(THE DATA)
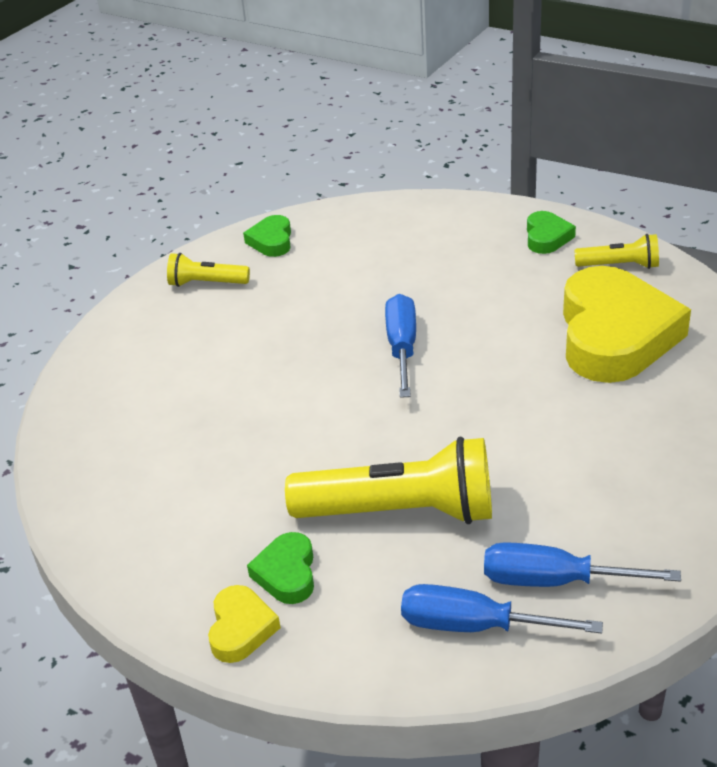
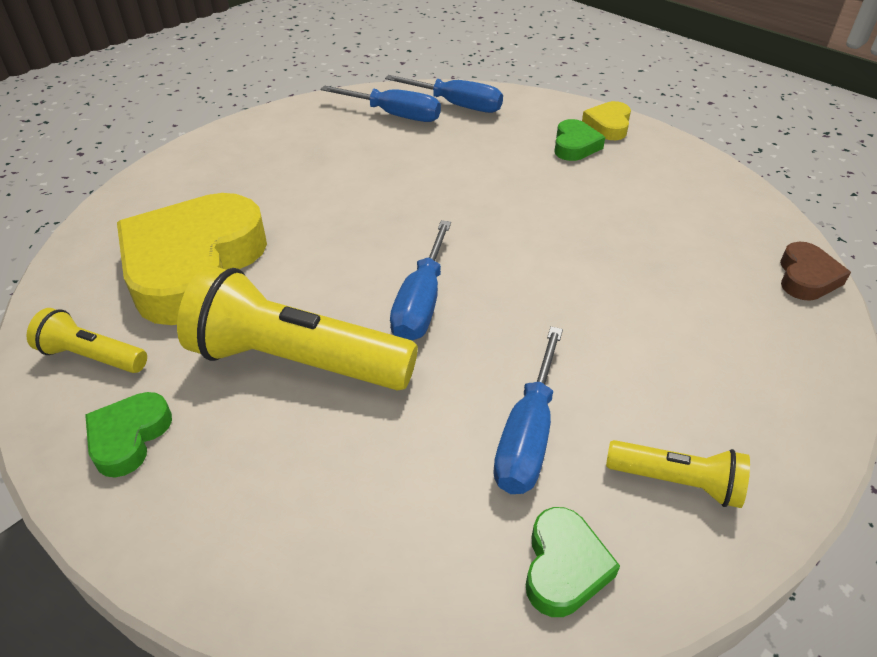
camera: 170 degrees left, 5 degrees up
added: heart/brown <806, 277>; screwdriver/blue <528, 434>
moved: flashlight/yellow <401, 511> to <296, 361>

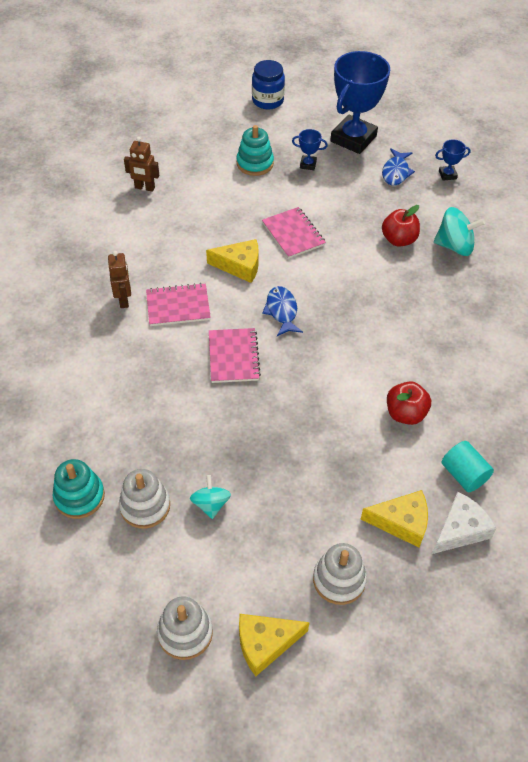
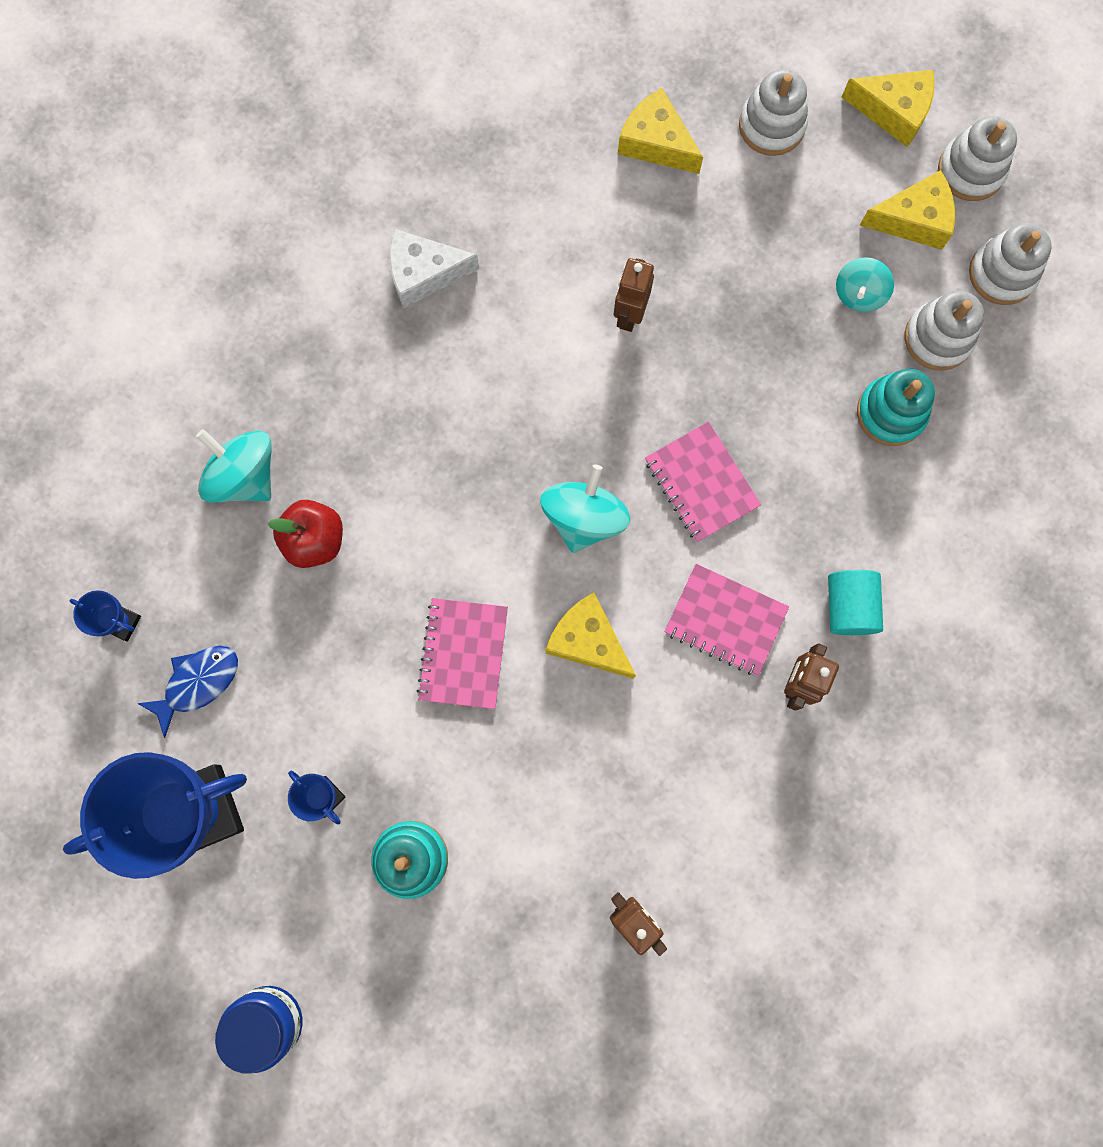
camera: 145 degrees left, 25 degrees up
removed: apple/red <405, 413>
added: cheese/yellow <913, 220>; stacking toy/white <1002, 273>; robot/brown <629, 315>
moved: cylinder/turquoise <463, 474> to <849, 607>; stacking toy/turquoise <79, 496> to <891, 413>; cheese/white <460, 530> to <424, 273>
replaced: fish/blue <282, 311> to spinning top/turquoise <584, 518>
turned: notebook/pink <233, 357> = <701, 483> 60 degrees counterclockwise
(End THE DATA)
• _WHAT YOU NEED TO DO_
What is needed is an exact repetition of every line from the line with "added: heart/brown <806, 277>;" to the end of the data above, both ends included, with no pictures.

• _ANSWER FOR THE TASK_
added: heart/brown <806, 277>; screwdriver/blue <528, 434>
moved: flashlight/yellow <401, 511> to <296, 361>

camera: 145 degrees left, 25 degrees up
removed: apple/red <405, 413>
added: cheese/yellow <913, 220>; stacking toy/white <1002, 273>; robot/brown <629, 315>
moved: cylinder/turquoise <463, 474> to <849, 607>; stacking toy/turquoise <79, 496> to <891, 413>; cheese/white <460, 530> to <424, 273>
replaced: fish/blue <282, 311> to spinning top/turquoise <584, 518>
turned: notebook/pink <233, 357> = <701, 483> 60 degrees counterclockwise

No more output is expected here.